%%
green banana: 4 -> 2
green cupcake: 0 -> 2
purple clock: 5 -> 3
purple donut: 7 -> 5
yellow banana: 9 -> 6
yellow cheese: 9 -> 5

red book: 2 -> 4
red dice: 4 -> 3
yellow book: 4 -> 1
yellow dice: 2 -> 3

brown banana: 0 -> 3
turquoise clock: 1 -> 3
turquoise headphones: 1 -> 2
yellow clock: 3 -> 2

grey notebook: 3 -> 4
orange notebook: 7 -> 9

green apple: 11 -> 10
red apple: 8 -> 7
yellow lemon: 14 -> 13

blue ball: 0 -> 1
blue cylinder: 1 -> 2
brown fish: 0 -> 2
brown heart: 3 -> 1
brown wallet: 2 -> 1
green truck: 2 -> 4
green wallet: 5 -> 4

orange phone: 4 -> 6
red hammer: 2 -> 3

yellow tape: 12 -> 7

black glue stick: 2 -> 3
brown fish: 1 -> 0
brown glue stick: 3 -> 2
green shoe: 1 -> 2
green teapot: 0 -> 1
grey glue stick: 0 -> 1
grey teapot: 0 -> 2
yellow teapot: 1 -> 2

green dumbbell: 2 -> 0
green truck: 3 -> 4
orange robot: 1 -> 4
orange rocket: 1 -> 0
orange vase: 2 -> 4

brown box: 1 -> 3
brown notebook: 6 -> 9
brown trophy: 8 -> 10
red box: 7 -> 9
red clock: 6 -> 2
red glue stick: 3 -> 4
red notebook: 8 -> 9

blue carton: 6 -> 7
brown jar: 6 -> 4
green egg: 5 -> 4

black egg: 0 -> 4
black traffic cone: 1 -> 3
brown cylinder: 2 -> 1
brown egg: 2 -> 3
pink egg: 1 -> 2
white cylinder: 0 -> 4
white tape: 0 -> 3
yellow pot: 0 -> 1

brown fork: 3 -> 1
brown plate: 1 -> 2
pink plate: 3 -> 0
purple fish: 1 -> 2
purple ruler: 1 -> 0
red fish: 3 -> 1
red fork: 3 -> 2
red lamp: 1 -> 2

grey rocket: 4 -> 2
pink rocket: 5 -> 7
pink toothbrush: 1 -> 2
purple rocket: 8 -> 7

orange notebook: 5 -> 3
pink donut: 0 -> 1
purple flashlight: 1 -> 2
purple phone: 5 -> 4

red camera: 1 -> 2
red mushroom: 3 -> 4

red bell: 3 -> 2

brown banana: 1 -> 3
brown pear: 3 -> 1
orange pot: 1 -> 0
%%
About this task:
Only the lines above starting with the one with "grey notebook: 3 -> 4" and going through the one with "brown fish: 1 -> 0" are to be copied, word for word and with both ends kept.

Response to this task:
grey notebook: 3 -> 4
orange notebook: 7 -> 9

green apple: 11 -> 10
red apple: 8 -> 7
yellow lemon: 14 -> 13

blue ball: 0 -> 1
blue cylinder: 1 -> 2
brown fish: 0 -> 2
brown heart: 3 -> 1
brown wallet: 2 -> 1
green truck: 2 -> 4
green wallet: 5 -> 4

orange phone: 4 -> 6
red hammer: 2 -> 3

yellow tape: 12 -> 7

black glue stick: 2 -> 3
brown fish: 1 -> 0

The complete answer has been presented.